Given request: Which lines in the data below contain the word "each"? Return all of them, copied in full.

[Extracted records]
********

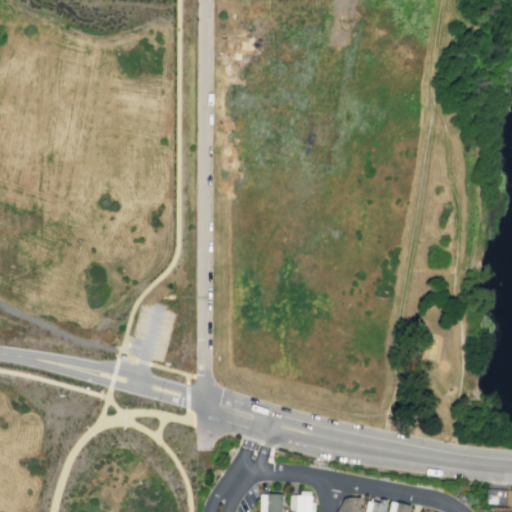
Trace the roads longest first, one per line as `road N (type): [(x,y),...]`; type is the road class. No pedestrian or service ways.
road 1 (track): [(442,0),(430,98),(455,163),(462,354),(459,393),(450,401),(450,461)]
road 2 (residential): [(202,377),(202,0)]
road 3 (track): [(121,351),(130,311),(177,249),(176,0)]
road 4 (track): [(430,98),(386,419)]
road 5 (tertiary): [(511,466),(359,445),(202,400)]
road 6 (residential): [(241,471),(300,473),(426,497),(456,511)]
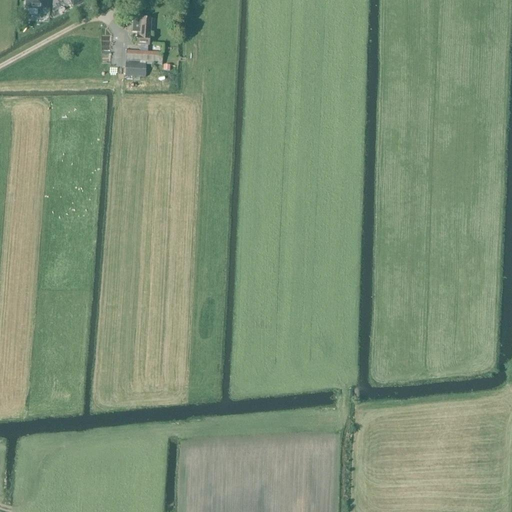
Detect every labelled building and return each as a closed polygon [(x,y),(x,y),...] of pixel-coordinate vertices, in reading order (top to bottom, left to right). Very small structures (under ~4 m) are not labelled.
[(26,0),(26,13),(45,14),(45,0),(26,0)] [(67,0),(52,0),(52,18),(58,18),(58,13),(62,13),(62,7),(67,8),(67,0)] [(93,0),(69,0),(75,10),(93,0)] [(150,34),(151,20),(140,19),(138,46),(140,46),(140,53),(148,53),(149,34),(150,34)] [(126,52),(126,62),(162,64),(162,54),(148,53),(140,53),(126,52)] [(145,78),(146,64),(126,63),(125,76),(145,78)]
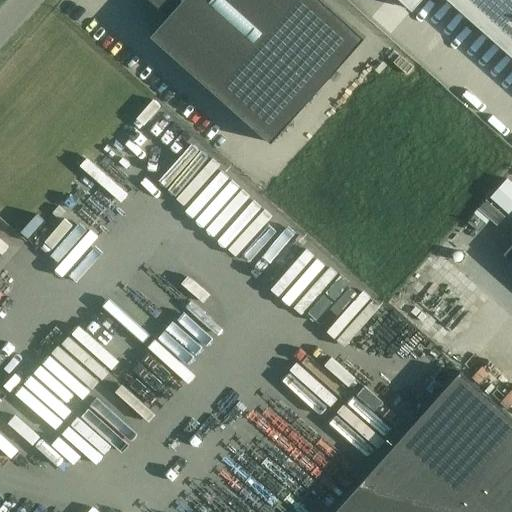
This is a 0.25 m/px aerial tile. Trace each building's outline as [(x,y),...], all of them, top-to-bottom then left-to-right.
[(150,36),(271,143),(364,38),(321,0),(148,0),(167,17),(150,36)] [(511,0),(400,0),(411,10),(420,0),(448,0),(511,56),(511,0)] [(511,182),(506,178),(490,196),(508,212),(511,207),(511,182)] [(485,200),(478,208),(496,225),(503,217),(485,200)] [(359,485),(334,511),(511,511),(511,417),(460,371),(359,485)]
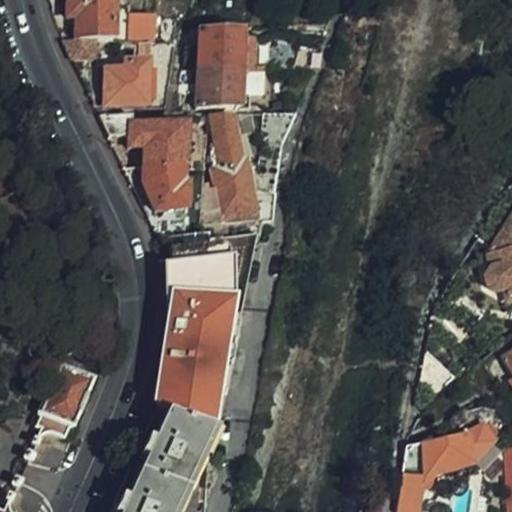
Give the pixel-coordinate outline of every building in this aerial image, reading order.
[(114,45),(114,0),(68,0),(68,21),(76,21),(75,44),(91,44),(114,45)] [(154,46),(156,17),(129,16),(127,45),(154,46)] [(199,69),(241,72),(242,36),(201,33),(199,69)] [(62,43),(69,57),(90,57),(91,44),(75,44),(62,43)] [(104,109),(144,111),(145,69),(124,68),(123,75),(106,74),(104,109)] [(240,108),(241,72),(199,69),(198,106),(240,108)] [(271,220),(273,211),(266,209),(267,195),(275,195),(275,188),(284,149),(297,119),(266,117),(259,194),(252,193),(245,165),(242,166),(231,122),(212,121),(215,172),(217,189),(218,199),(204,201),(203,227),(271,220)] [(144,171),(181,171),(180,157),(184,157),(183,131),(131,129),(130,121),(99,120),(107,139),(130,140),(130,153),(144,154),(144,171)] [(165,310),(227,317),(255,239),(185,238),(185,189),(181,188),(181,171),(144,171),(143,187),(155,214),(161,214),(161,267),(164,288),(165,310)] [(204,191),(204,201),(218,199),(217,189),(204,191)] [(273,211),(274,206),(275,195),(267,195),(266,209),(273,211)] [(289,217),(287,248),(297,249),(300,219),(289,217)] [(511,223),(487,261),(490,275),(485,283),(486,294),(495,298),(501,296),(505,307),(511,304),(511,223)] [(200,435),(206,438),(213,441),(227,317),(165,310),(159,363),(154,412),(200,435)] [(511,353),(502,359),(511,373),(511,353)] [(94,385),(62,370),(41,417),(44,419),(40,429),(66,441),(71,430),(73,431),(94,385)] [(201,511),(206,438),(200,435),(163,420),(143,464),(122,511),(201,511)] [(407,452),(397,511),(417,511),(421,494),(437,490),(439,478),(472,470),(472,467),(492,449),(481,430),(418,451),(407,452)]
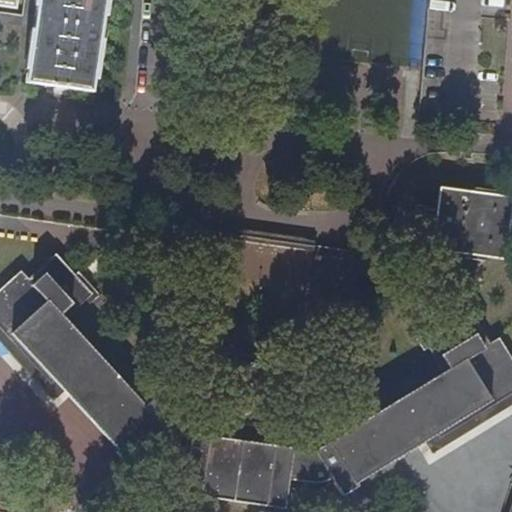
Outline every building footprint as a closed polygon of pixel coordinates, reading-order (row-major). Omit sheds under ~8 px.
[(0,0),(0,3),(15,6),(16,0),(37,0),(25,81),(90,90),(103,0),(120,0),(124,1),(124,0),(0,0)] [(430,249),(505,260),(511,204),(511,197),(439,188),(436,211),(424,209),(424,205),(418,204),(415,230),(420,230),(421,225),(433,227),(430,249)] [(182,494),(230,501),(249,363),(233,361),(226,408),(221,407),(216,438),(167,430),(62,318),(85,299),(71,283),(76,279),(72,275),(50,251),(22,275),(15,267),(0,280),(0,321),(58,384),(119,449),(116,452),(127,464),(138,455),(139,456),(145,451),(164,459),(185,464),(182,494)] [(71,283),(85,299),(89,303),(98,295),(76,271),(72,275),(76,279),(71,283)] [(249,363),(230,501),(283,509),(286,479),(307,481),(316,480),(328,478),(332,483),(333,482),(342,495),(358,486),(356,484),(507,390),(510,394),(511,392),(511,360),(498,337),(488,343),(468,312),(440,330),(442,334),(425,345),(443,372),(312,452),(263,444),(267,414),(261,414),(267,366),(249,363)] [(0,345),(46,394),(58,384),(0,321),(0,345)]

********

Expected answer:
Detect every labelled building and return each as a closed polygon [(x,y),(x,y),...] of pixel-coordinate vertices, in reading order (top to bottom, left to right). Very small structures (under ~4 m) are not labelled.
This is a 0.25 m/px aerial tile. Trace each building's outline as [(x,y),...], all of them, top-to-bottom then left-to-right.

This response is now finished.